==== Dataset content ====

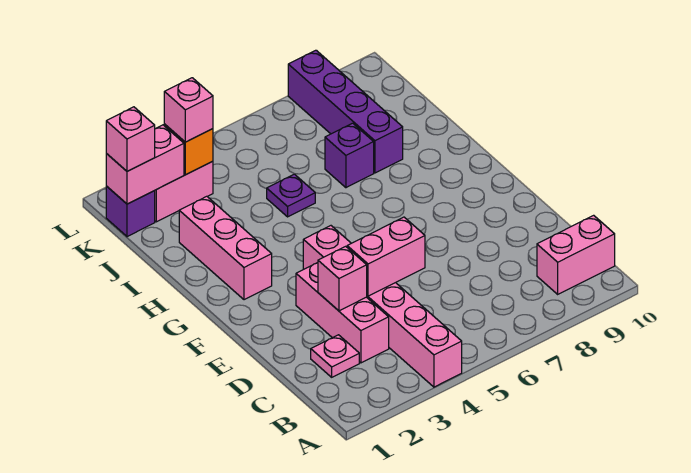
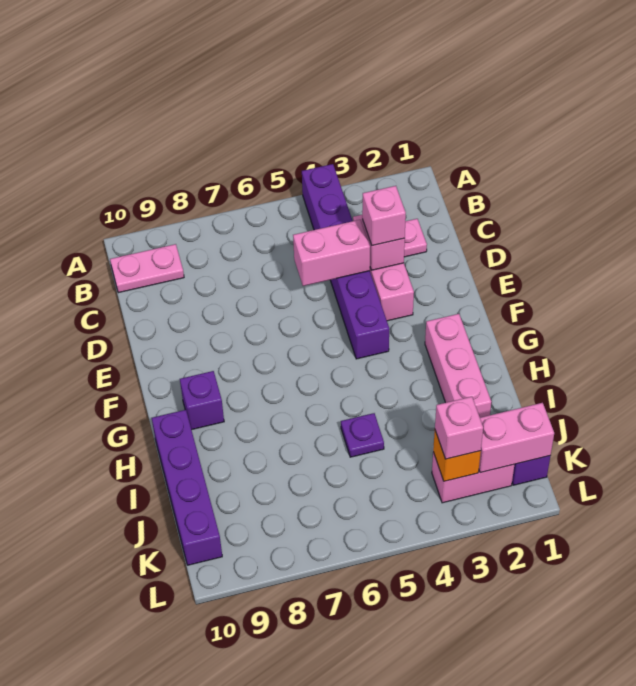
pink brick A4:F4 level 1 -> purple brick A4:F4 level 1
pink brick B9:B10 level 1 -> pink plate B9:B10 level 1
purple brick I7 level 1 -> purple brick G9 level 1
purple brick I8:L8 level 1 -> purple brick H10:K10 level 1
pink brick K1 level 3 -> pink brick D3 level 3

====
==== Dataset content ====

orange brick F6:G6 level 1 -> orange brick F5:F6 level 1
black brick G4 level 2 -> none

====

Exercise:
Go over the entries above and say how many lines hold the string "pink", with no other text.

Answer for this exercise:
3